YOUR GOAL ::
Pictures stay out; everything else from the first line of the entries down through the line with "brown cross: (92, 128) -> (50, 121), moved" gets copied exactly.

### DATA SHOWN

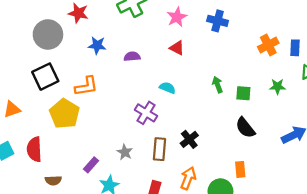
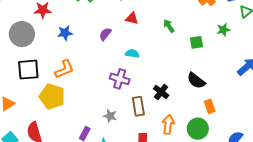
purple semicircle: (132, 56) -> (105, 34), moved, turned -32
black square: (45, 77) -> (28, 70), turned 35
green arrow: (218, 85) -> (169, 26), moved
black semicircle: (245, 128) -> (196, 81), moved

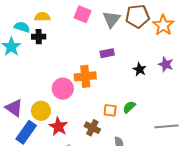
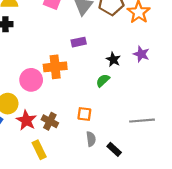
green semicircle: (129, 107) -> (103, 80), moved
orange square: (110, 110) -> (84, 114), moved
brown cross: (92, 128) -> (50, 121), moved

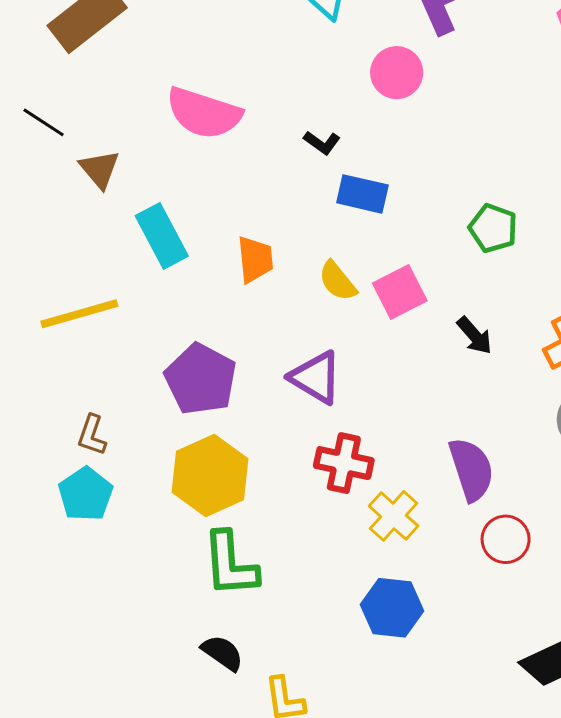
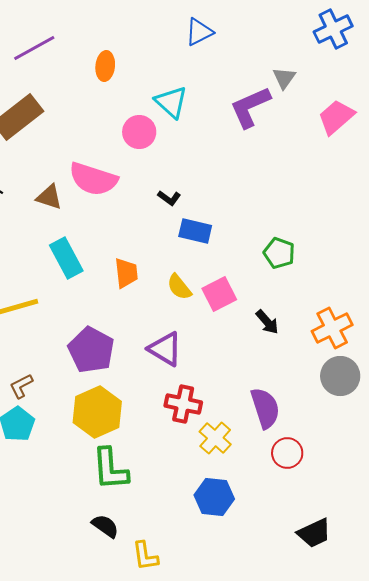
pink circle: (397, 73) -> (139, 132), moved
brown triangle: (100, 169) -> (49, 197), moved, turned -32
brown L-shape: (92, 435) -> (21, 386), turned 44

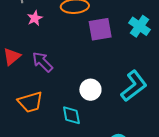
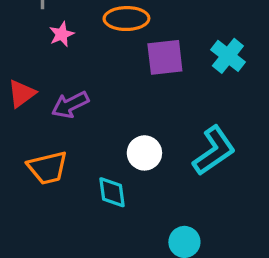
purple arrow: (42, 62) -> (70, 105), turned -75

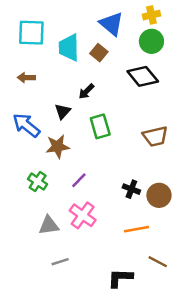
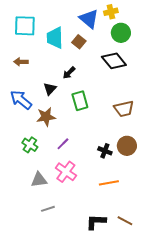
yellow cross: (151, 15) -> (111, 12), moved
brown circle: (159, 195) -> (127, 146), moved
brown line: (158, 262) -> (125, 221), moved

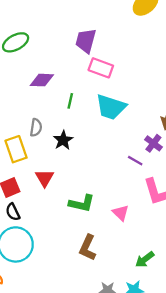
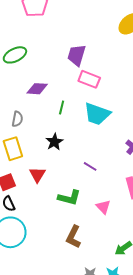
gray semicircle: (36, 128) -> (17, 119), moved
purple line: (135, 161) -> (90, 166), moved

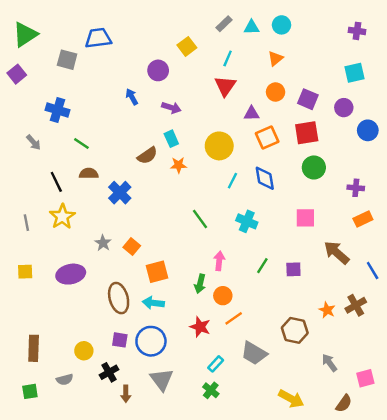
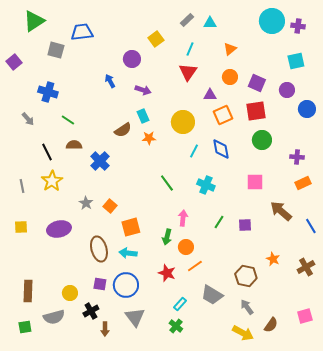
cyan circle: (282, 25) -> (272, 21), moved, size x1.6
green triangle: (25, 35) -> (34, 21), moved
brown cross: (356, 305) -> (306, 267), moved
gray arrow: (329, 363) -> (247, 307), moved
gray semicircle: (65, 380) -> (54, 317), size x1.5
brown semicircle: (344, 403) -> (271, 325), moved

######

WRITTEN RESPONSE ::
purple semicircle: (132, 56) -> (105, 34), moved, turned -32
black square: (45, 77) -> (28, 70), turned 35
green arrow: (218, 85) -> (169, 26), moved
black semicircle: (245, 128) -> (196, 81), moved

green semicircle: (129, 107) -> (103, 80), moved
orange square: (110, 110) -> (84, 114), moved
brown cross: (92, 128) -> (50, 121), moved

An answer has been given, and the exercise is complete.